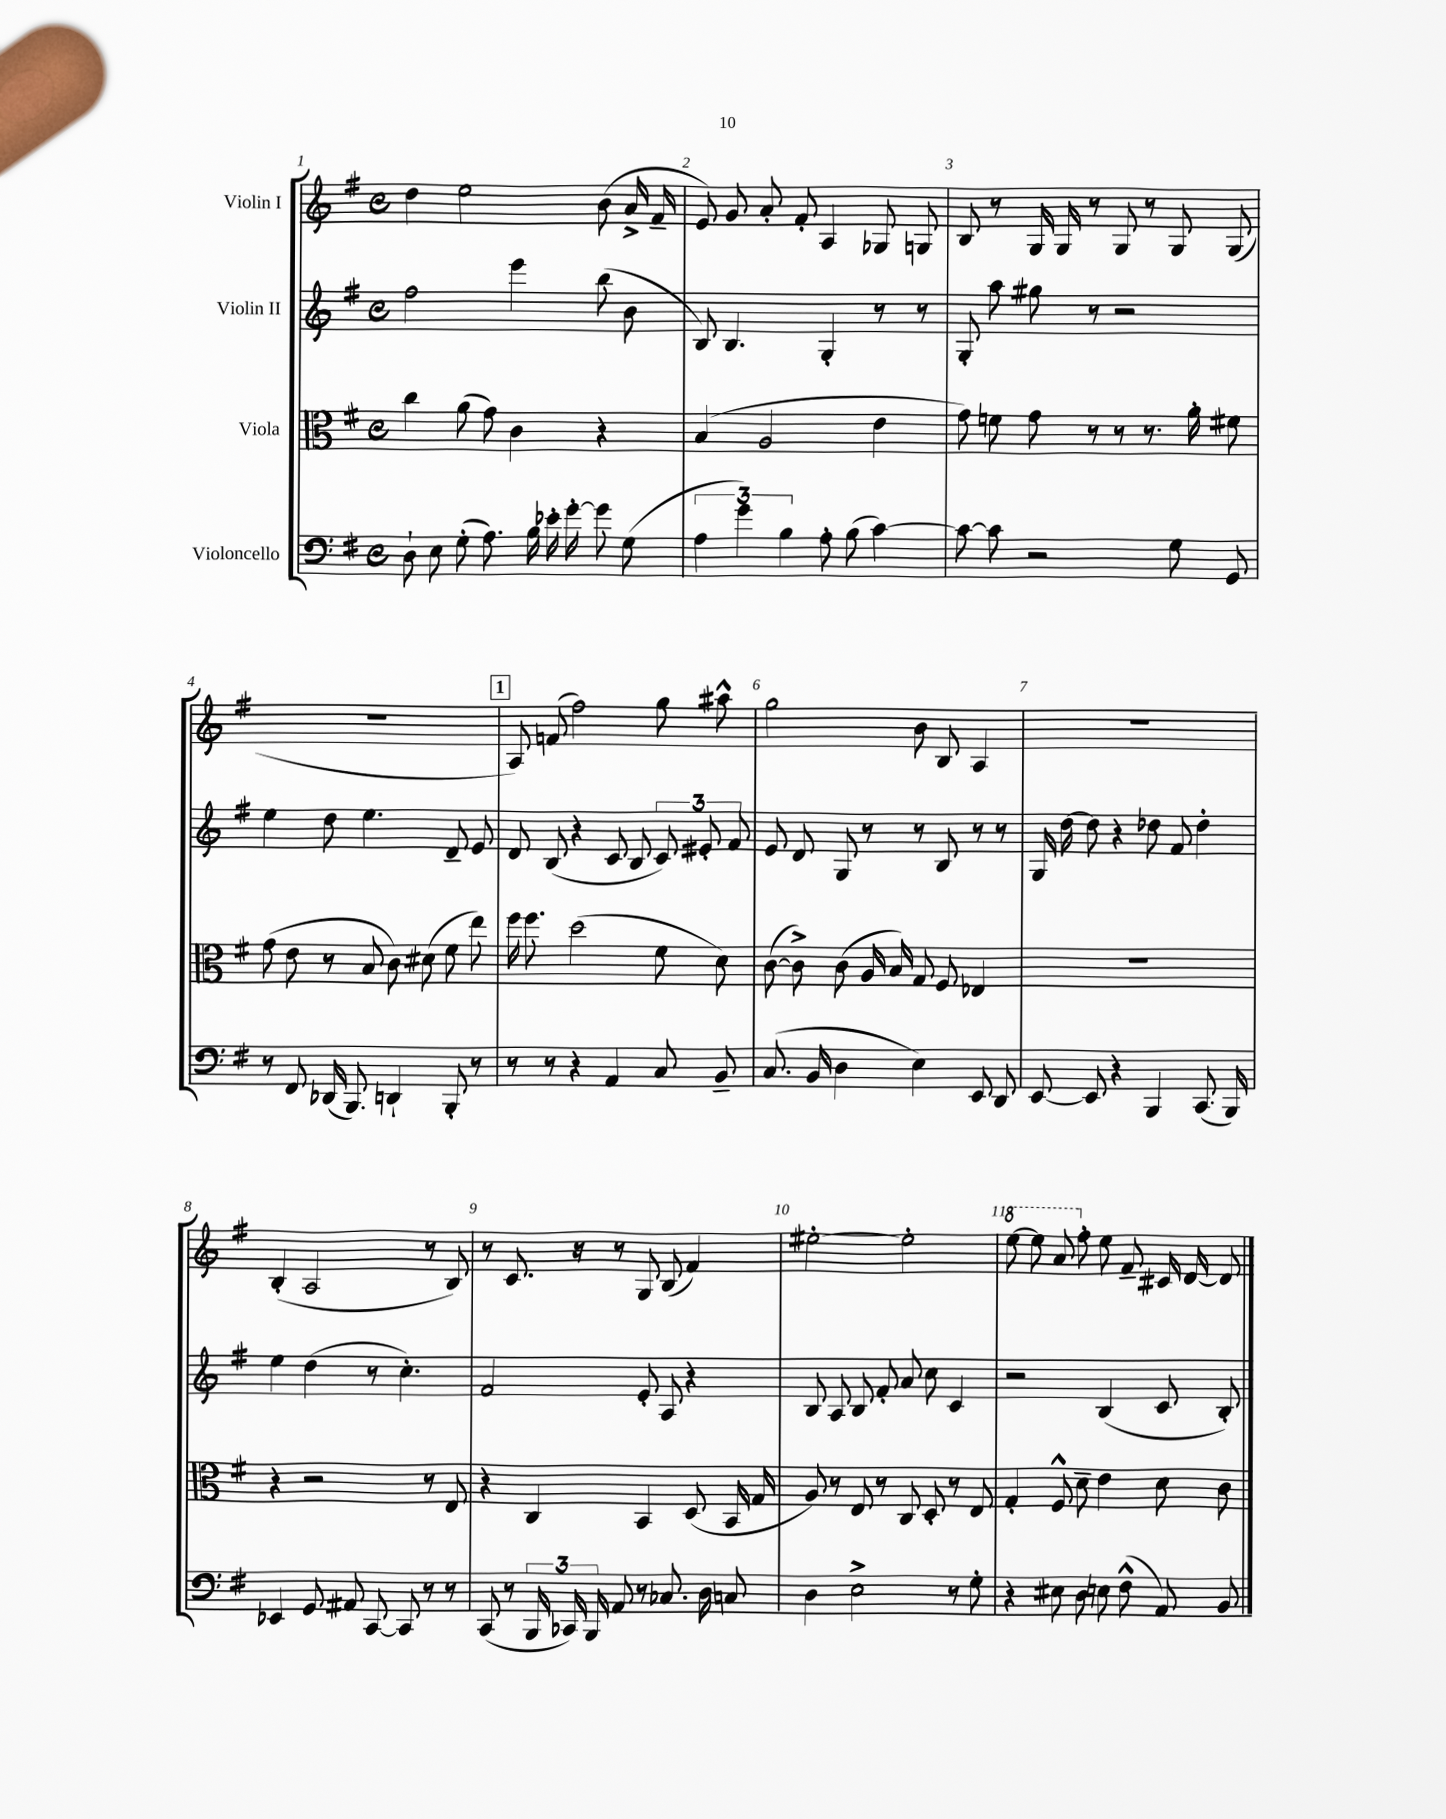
<<
\new StaffGroup <<
\new Staff = "s0" \with { instrumentName = "Violin I" } {
    \clef treble \key g \major \defaultTimeSignature \time 4/4
    \autoBeamOff d''4 e''2 b'8( a'16-> fis'16-- |
    e'8) g'8 a'8-. fis'8-. a4 ges8 g8 |
    b8 r8 g16 g16 r8 g8 r8 g8 g8( |
    R1 |
    \mark \markup { \box "1" } a8) f'8( fis''2) g''8 ais''8-^ |
    g''2 b'8 b8 a4 |
    R1 |
    b4-.( a2 r8 b8) |
    r8 c'8. r16 r8 g8 b8( fis'4) |
    eis''2~-. eis''2-. |
    \ottava #1 e'''8~ e'''8 a''8 \ottava #0 fis''8-. e''8 fis'8-- cis'16 d'16~ d'8 \bar "|." |
}
\new Staff = "s1" \with { instrumentName = "Violin II" } {
    \clef treble \key g \major \defaultTimeSignature \time 4/4
    \autoBeamOff fis''2 e'''4 b''8( b'8 |
    b8) b4. g4-. r8 r8 |
    g8-. a''8 gis''8 r8 r2 |
    e''4 d''8 e''4. d'8-- e'8 |
    \mark \markup { \box "1" } d'8 b8( r4 c'8 b8 \tuplet 3/2 { c'8) eis'8-. fis'8 } |
    e'8 d'8 g8 r8 r8 b8 r8 r8 |
    g16 d''16~ d''8 r4 des''8 fis'8 des''4-. |
    e''4 d''4( r8 c''4.-.) |
    fis'2 e'8-. a8 r4 |
    b8 a8 b8 fis'8-. a'8 c''8 c'4 |
    r2 b4( c'8 b8-.) \bar "|." |
}
\new Staff = "s2" \with { instrumentName = "Viola" } {
    \clef alto \key g \major \defaultTimeSignature \time 4/4
    \autoBeamOff c''4 a'8( g'8) c'4 r4 |
    b4( a2 e'4 |
    g'8) f'8 g'8 r8 r8 r8. a'16-. fis'8 |
    g'8( e'8 r8 b8 c'8) dis'8( fis'8 e''8) |
    \mark \markup { \box "1" } fis''16 fis''8. d''2( fis'8 d'8) |
    c'8~( c'8->) c'8( a16 b16) g8 fis8 ees4 |
    R1 |
    r4 r2 r8 e8 |
    r4 c4 b,4 d8( b,16 g16 |
    a8) r8 e8 r8 c8 d8-. r8 e8 |
    g4-. fis8-^ d'8-- e'4 d'8 c'8 \bar "|." |
}
\new Staff = "s3" \with { instrumentName = "Violoncello" } {
    \clef bass \key g \major \defaultTimeSignature \time 4/4
    \autoBeamOff d8-! e8 g8-.( a8.) b16 ees'16-. g'16~-. g'8 g8( |
    \tuplet 3/2 { a4 g'4) b4 } a8-. b8( c'4~) |
    c'8~ c'8 r2 g8 g,8 |
    r8 fis,8 des,16( b,,8.) d,4-! b,,8-. r8 |
    \mark \markup { \box "1" } r8 r8 r4 a,4 c8 b,8-- |
    c8.( b,16 d4 e4) e,8 d,8 |
    e,8~ e,8 r4 b,,4 c,8.( b,,16) |
    ees,4 g,8 ais,8 c,8~ c,8 r8 r8 |
    c,8( r8 \tuplet 3/2 { b,,16 ces,16) b,,16 } a,8 r8 ces8. d16 c8 |
    d4 e2-> r8 g8-. |
    r4 eis8 d8 e8 fis8-^( a,8) b,8 \bar "|." |
}
>>
>>
\layout { \context { \Score \override BarNumber.break-visibility = ##(#f #t #t) barNumberVisibility = #all-bar-numbers-visible } }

************

TASK GOAL – Write out all of the lines above again without changing a thing, and leave the pictures out of your copy.

RESULT –
<<
\new StaffGroup <<
\new Staff = "s0" \with { instrumentName = "Violin I" } {
    \clef treble \key g \major \defaultTimeSignature \time 4/4
    \autoBeamOff d''4 e''2 b'8( a'16-> fis'16-- |
    e'8) g'8 a'8-. fis'8-. a4 ges8 g8 |
    b8 r8 g16 g16 r8 g8 r8 g8 g8( |
    R1 |
    \mark \markup { \box "1" } a8) f'8( fis''2) g''8 ais''8-^ |
    g''2 b'8 b8 a4 |
    R1 |
    b4-.( a2 r8 b8) |
    r8 c'8. r16 r8 g8 b8( fis'4) |
    eis''2~-. eis''2-. |
    \ottava #1 e'''8~ e'''8 a''8 \ottava #0 fis''8-. e''8 fis'8-- cis'16 d'16~ d'8 \bar "|." |
}
\new Staff = "s1" \with { instrumentName = "Violin II" } {
    \clef treble \key g \major \defaultTimeSignature \time 4/4
    \autoBeamOff fis''2 e'''4 b''8( b'8 |
    b8) b4. g4-. r8 r8 |
    g8-. a''8 gis''8 r8 r2 |
    e''4 d''8 e''4. d'8-- e'8 |
    \mark \markup { \box "1" } d'8 b8( r4 c'8 b8 \tuplet 3/2 { c'8) eis'8-. fis'8 } |
    e'8 d'8 g8 r8 r8 b8 r8 r8 |
    g16 d''16~ d''8 r4 des''8 fis'8 des''4-. |
    e''4 d''4( r8 c''4.-.) |
    fis'2 e'8-. a8 r4 |
    b8 a8 b8 fis'8-. a'8 c''8 c'4 |
    r2 b4( c'8 b8-.) \bar "|." |
}
\new Staff = "s2" \with { instrumentName = "Viola" } {
    \clef alto \key g \major \defaultTimeSignature \time 4/4
    \autoBeamOff c''4 a'8( g'8) c'4 r4 |
    b4( a2 e'4 |
    g'8) f'8 g'8 r8 r8 r8. a'16-. fis'8 |
    g'8( e'8 r8 b8 c'8) dis'8( fis'8 e''8) |
    \mark \markup { \box "1" } fis''16 fis''8. d''2( fis'8 d'8) |
    c'8~( c'8->) c'8( a16 b16) g8 fis8 ees4 |
    R1 |
    r4 r2 r8 e8 |
    r4 c4 b,4 d8( b,16 g16 |
    a8) r8 e8 r8 c8 d8-. r8 e8 |
    g4-. fis8-^ d'8-- e'4 d'8 c'8 \bar "|." |
}
\new Staff = "s3" \with { instrumentName = "Violoncello" } {
    \clef bass \key g \major \defaultTimeSignature \time 4/4
    \autoBeamOff d8-! e8 g8-.( a8.) b16 ees'16-. g'16~-. g'8 g8( |
    \tuplet 3/2 { a4 g'4) b4 } a8-. b8( c'4~) |
    c'8~ c'8 r2 g8 g,8 |
    r8 fis,8 des,16( b,,8.) d,4-! b,,8-. r8 |
    \mark \markup { \box "1" } r8 r8 r4 a,4 c8 b,8-- |
    c8.( b,16 d4 e4) e,8 d,8 |
    e,8~ e,8 r4 b,,4 c,8.( b,,16) |
    ees,4 g,8 ais,8 c,8~ c,8 r8 r8 |
    c,8( r8 \tuplet 3/2 { b,,16 ces,16) b,,16 } a,8 r8 ces8. d16 c8 |
    d4 e2-> r8 g8-. |
    r4 eis8 d8 e8 fis8-^( a,8) b,8 \bar "|." |
}
>>
>>
\layout { \context { \Score \override BarNumber.break-visibility = ##(#f #t #t) barNumberVisibility = #all-bar-numbers-visible } }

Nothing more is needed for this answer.